-- Opening Marker --

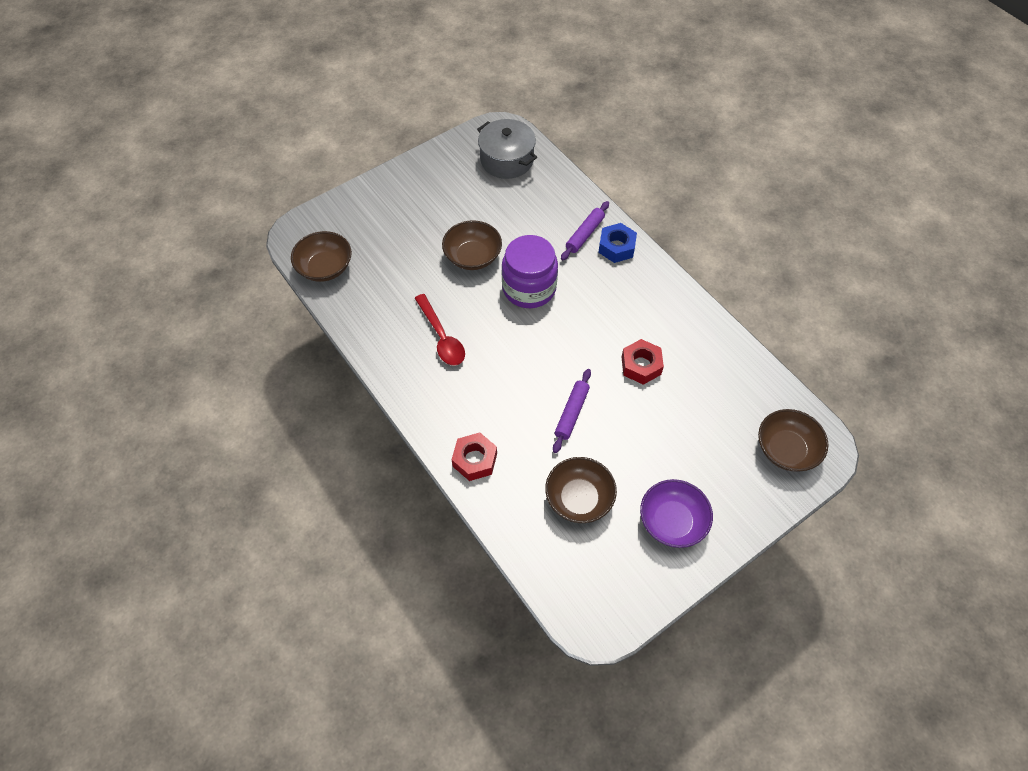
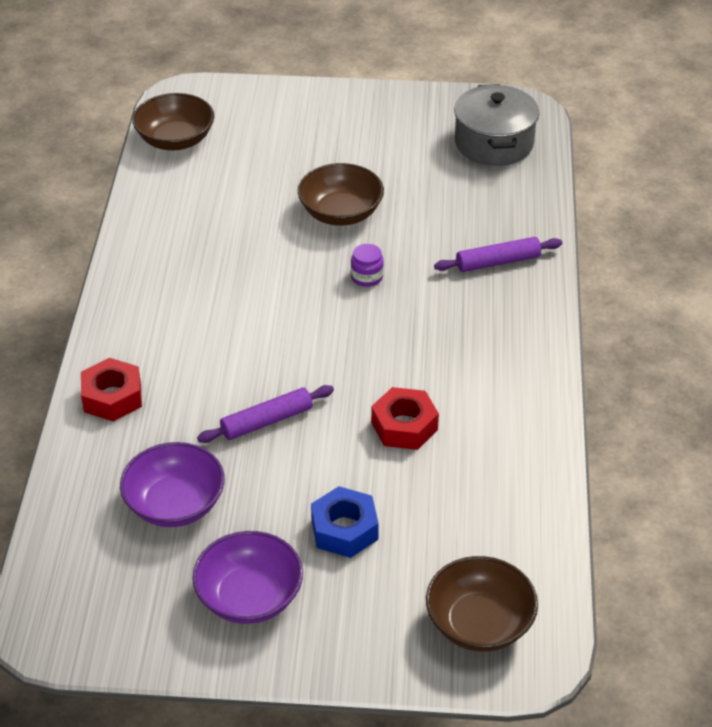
camera: 40 degrees right, 15 degrees down
(441, 337) = (216, 267): red spoon -> none
(529, 288) = (367, 277): purple jar -> purple jar, size x0.40
(579, 498) = (175, 504): brown bowl -> purple bowl
(616, 247) = (521, 295): blue nut -> blue nut (344, 529)

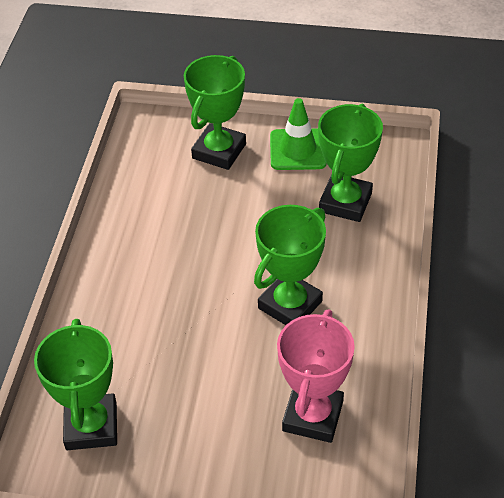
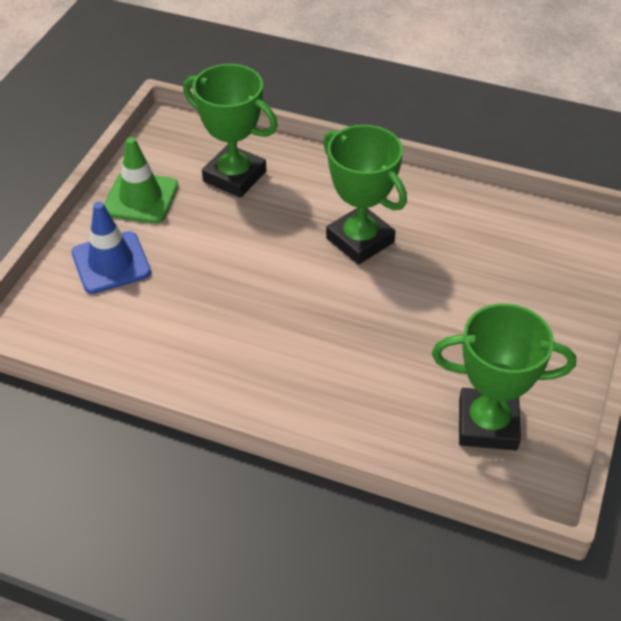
camera: 80 degrees left, 0 degrees up
(219, 151) = (111, 263): green trophy -> blue traffic cone
(313, 416) = (498, 246): pink trophy -> none

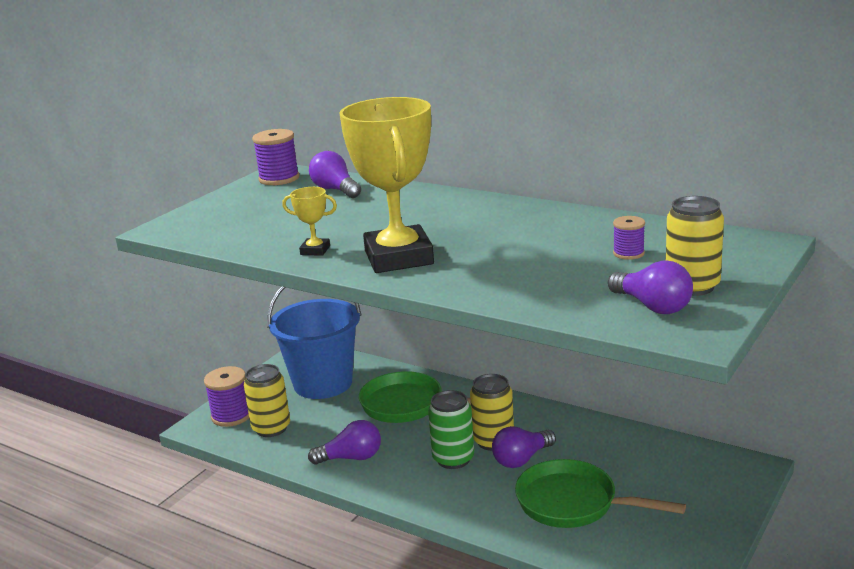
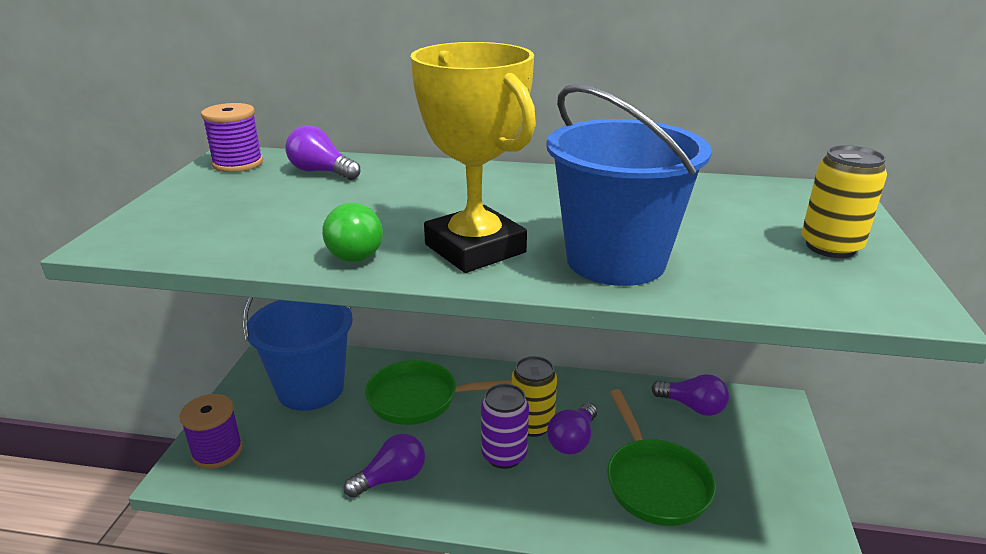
camera: 25 degrees left, 5 degrees up
(271, 428) = (275, 459): yellow can -> none
(315, 250) = (358, 250): yellow trophy -> green light bulb
(453, 459) = (504, 455): green can -> purple can
(496, 277) = (615, 260): none -> blue bucket
(573, 503) = (655, 482): green pan -> green pan turned 105 degrees counterclockwise
(628, 253) = (722, 216): purple spool -> none
(652, 306) = (823, 276): purple light bulb -> purple light bulb (692, 406)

-- Closing Marker --

Where does the word "purple" appear in the listing above? Copy every line that holds it.

(529, 288) = (367, 277): purple jar -> purple jar, size x0.40
(579, 498) = (175, 504): brown bowl -> purple bowl
(453, 459) = (504, 455): green can -> purple can
(628, 253) = (722, 216): purple spool -> none
(652, 306) = (823, 276): purple light bulb -> purple light bulb (692, 406)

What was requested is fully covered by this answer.